_EXERCISE INSTRUCTIONS_
Any picture in the data below gets skipped; print all the rest exactly.

_DATA SUPPLIED_
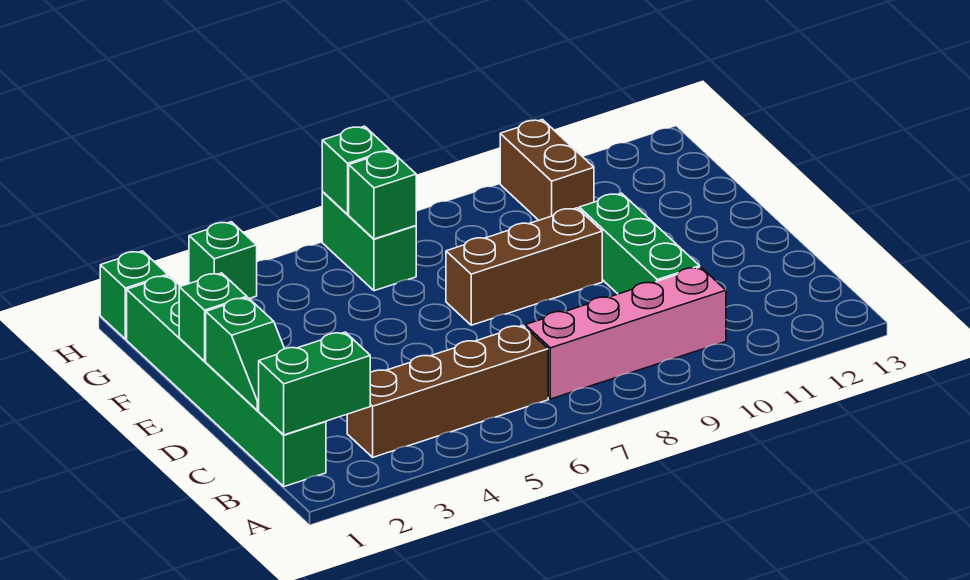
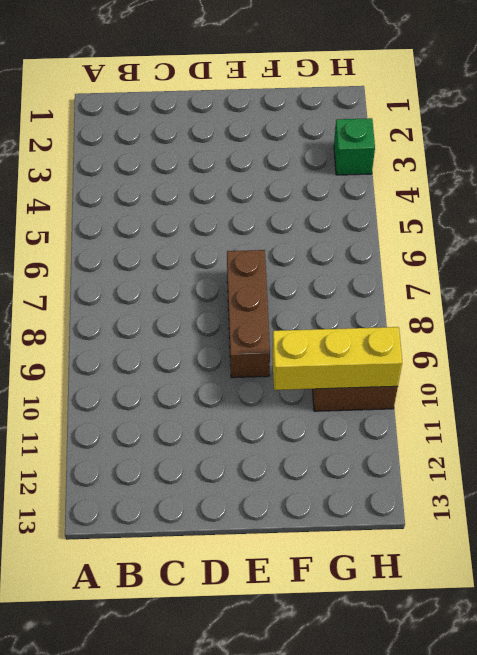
yellow brick F10:H10 level 2 -> none
none -> green brick B1:G1 level 1
none -> brown brick B3:B6 level 1
none -> pink brick B7:B10 level 1

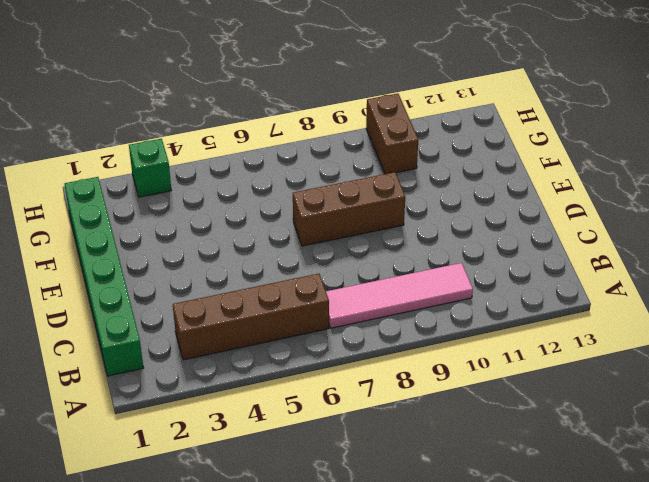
pink tile B7:B10 level 1 -> pink brick B7:B10 level 1
none -> green brick C10:E10 level 1
none -> green brick G6:H6 level 1
none -> green brick H1 level 1

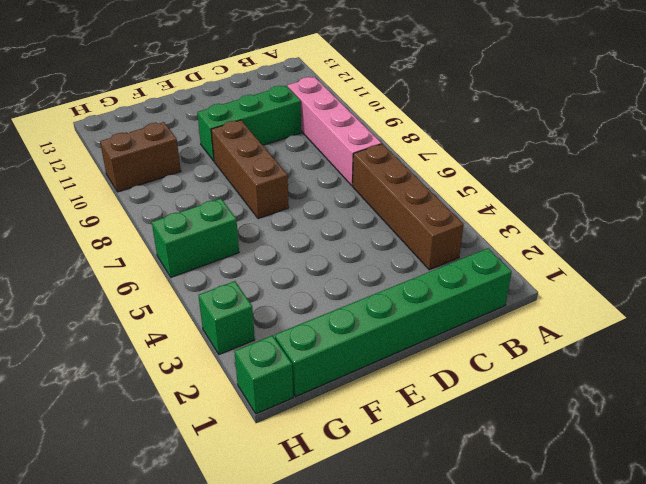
none -> green brick B1:B2 level 2
none -> green slope C1:D1 level 2 top D
none -> green brick E1 level 2

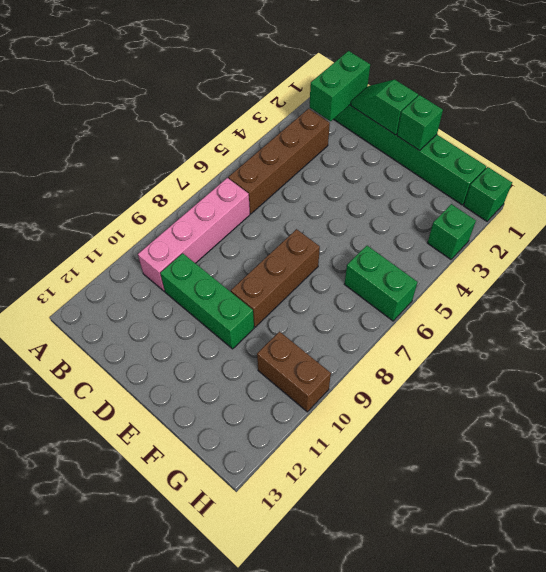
none -> green brick G6 level 2
none -> green brick H6 level 2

_EXERCISE RESULT_
yellow brick F10:H10 level 2 -> none
none -> green brick B1:G1 level 1
none -> brown brick B3:B6 level 1
none -> pink brick B7:B10 level 1

pink tile B7:B10 level 1 -> pink brick B7:B10 level 1
none -> green brick C10:E10 level 1
none -> green brick G6:H6 level 1
none -> green brick H1 level 1

none -> green brick B1:B2 level 2
none -> green slope C1:D1 level 2 top D
none -> green brick E1 level 2

none -> green brick G6 level 2
none -> green brick H6 level 2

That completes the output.